- [What to do]
Quote the data below in full, minus the images.
◇ ◇ ◇ ◇
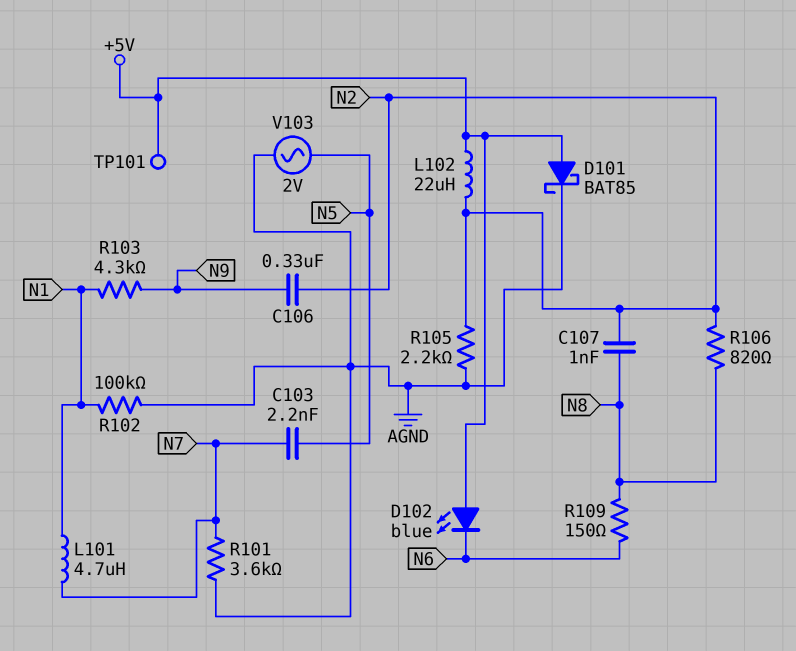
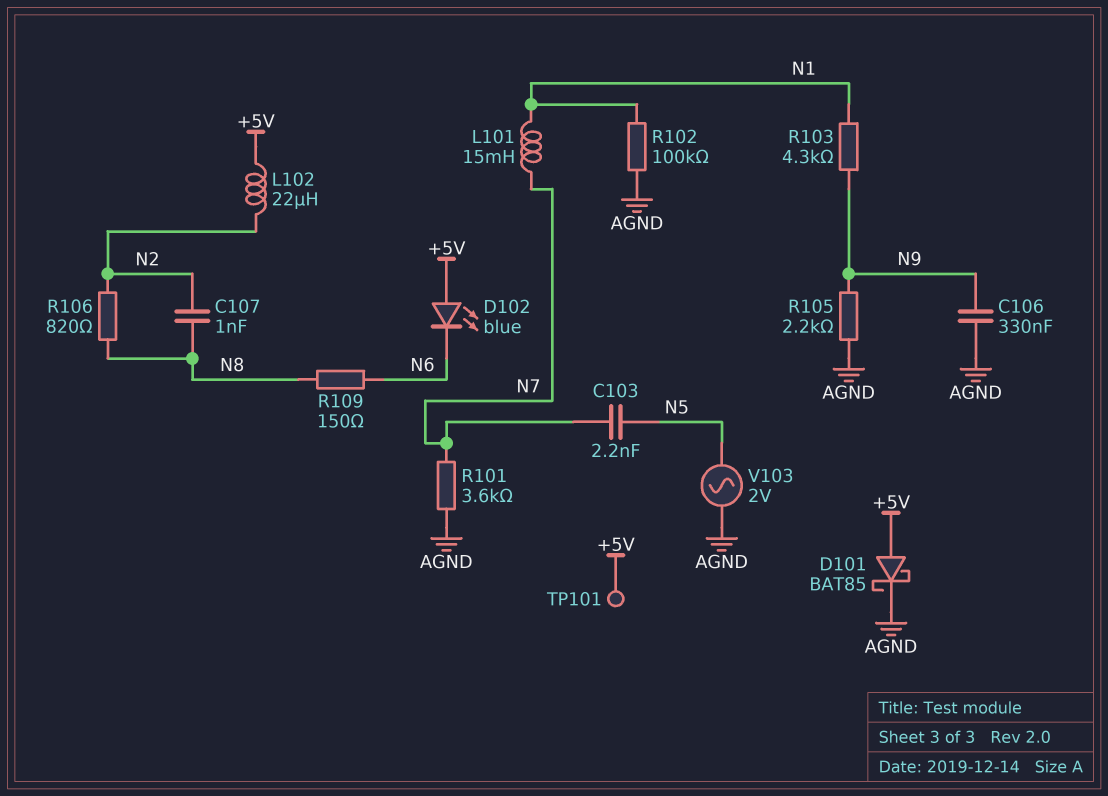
C106: 330nF (N2, N9) -> 330nF (AGND, N9)
L101: 4.7uH (N1, N7) -> 15mH (N1, N7)
R105: 2.2k (AGND, N2) -> 2.2k (AGND, N9)

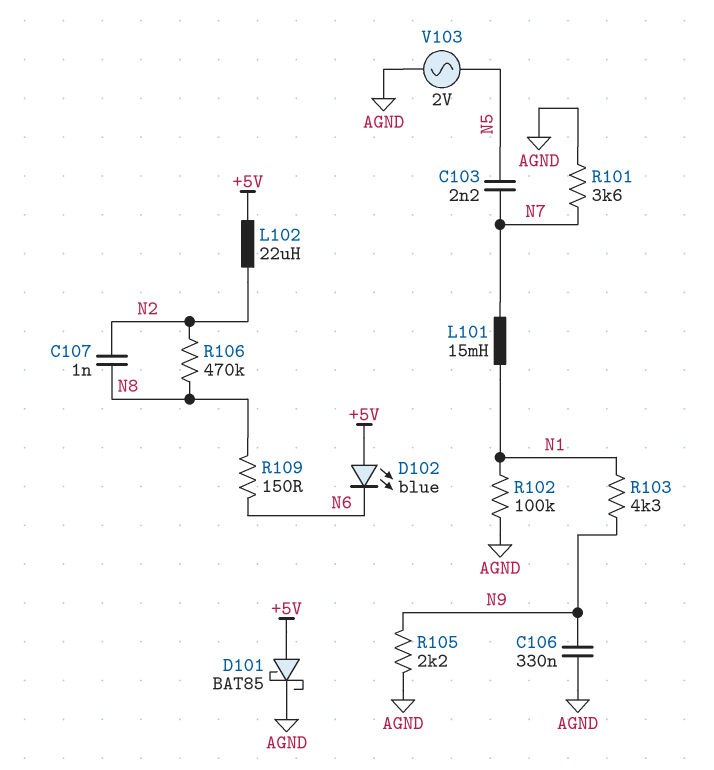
R106: 820 (N2, N8) -> 470k (N2, N8)
TP101: test point (+5V) -> none

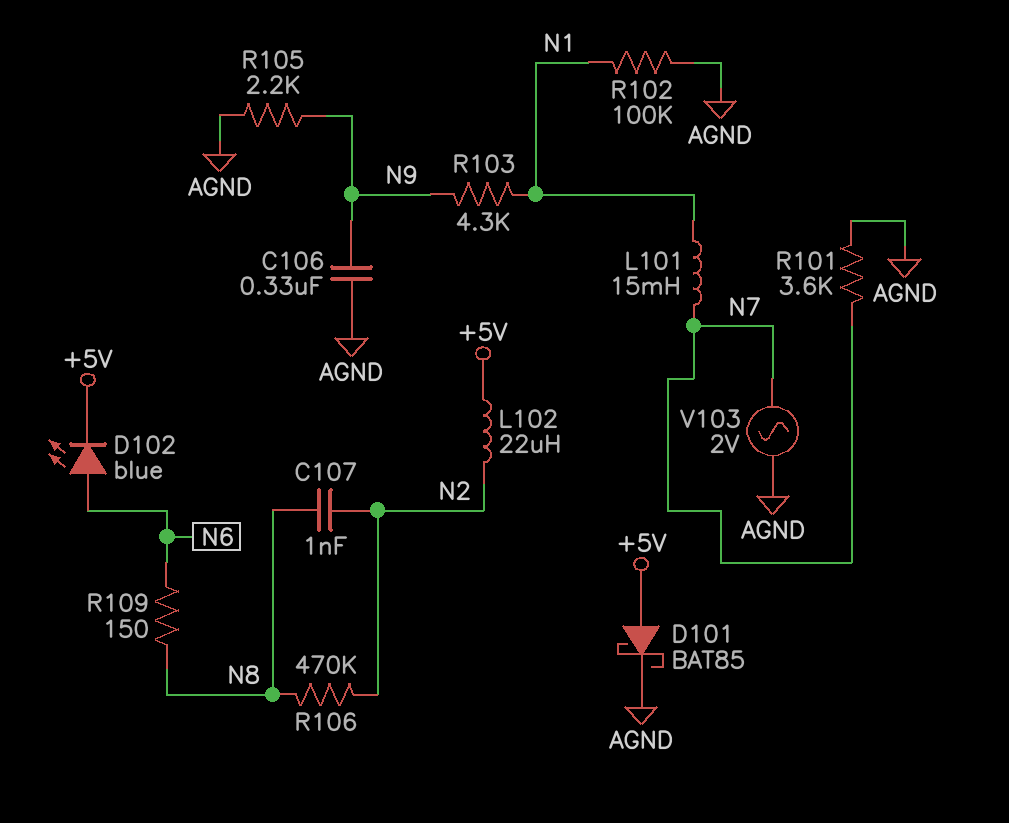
C103: 2.2nF (N5, N7) -> none
D102: LED blue (A +5V, K N6) -> LED blue (A N6, K +5V)
V103: AC 2V (AGND, N5) -> AC 2V (AGND, N7)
◇ ◇ ◇ ◇
- [Response]
C106: 330nF (N2, N9) -> 330nF (AGND, N9)
L101: 4.7uH (N1, N7) -> 15mH (N1, N7)
R105: 2.2k (AGND, N2) -> 2.2k (AGND, N9)

R106: 820 (N2, N8) -> 470k (N2, N8)
TP101: test point (+5V) -> none

C103: 2.2nF (N5, N7) -> none
D102: LED blue (A +5V, K N6) -> LED blue (A N6, K +5V)
V103: AC 2V (AGND, N5) -> AC 2V (AGND, N7)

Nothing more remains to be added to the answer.